* TASK TO CARRY OUT
Search the records below for "stick"; copy each line that has it.

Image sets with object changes
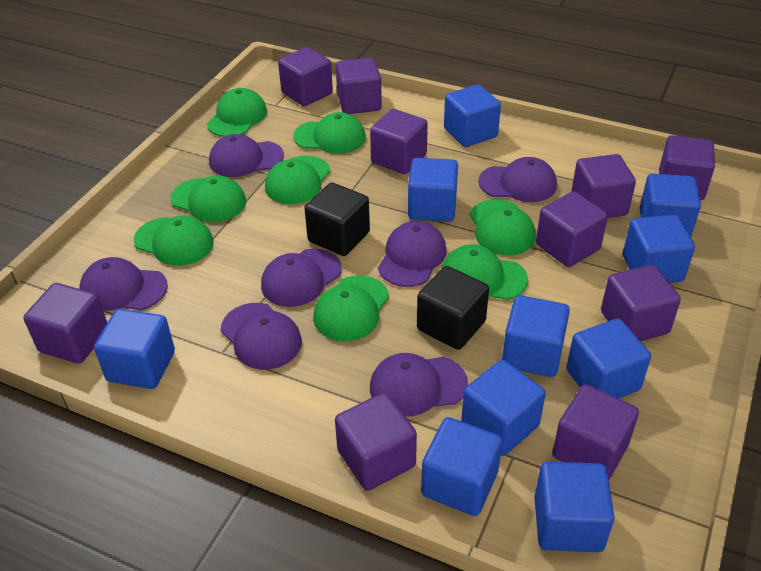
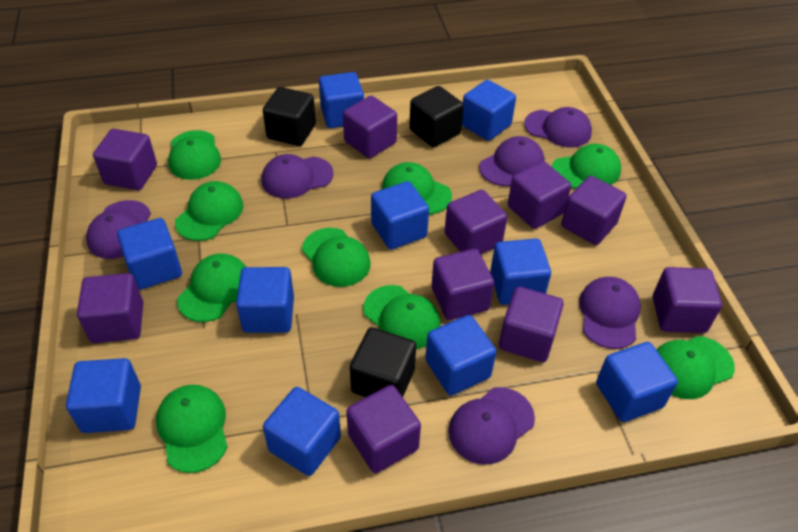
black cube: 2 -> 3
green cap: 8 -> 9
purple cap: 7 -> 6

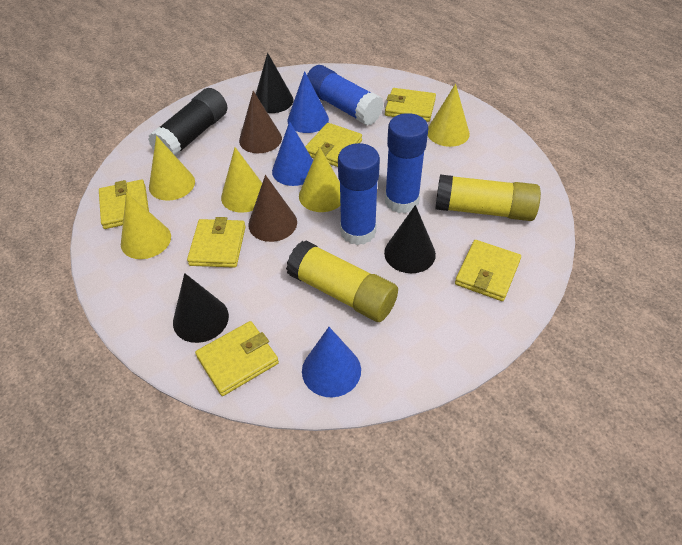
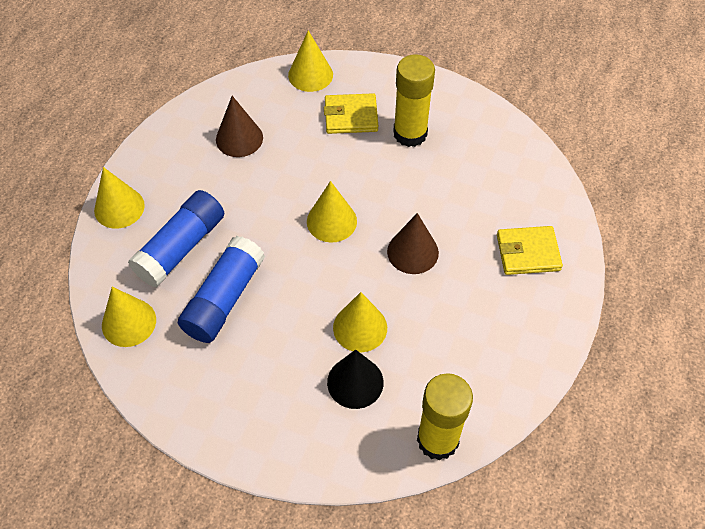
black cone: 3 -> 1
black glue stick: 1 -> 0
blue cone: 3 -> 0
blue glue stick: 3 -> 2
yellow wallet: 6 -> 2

* RESPONSE AREA
black glue stick: 1 -> 0
blue glue stick: 3 -> 2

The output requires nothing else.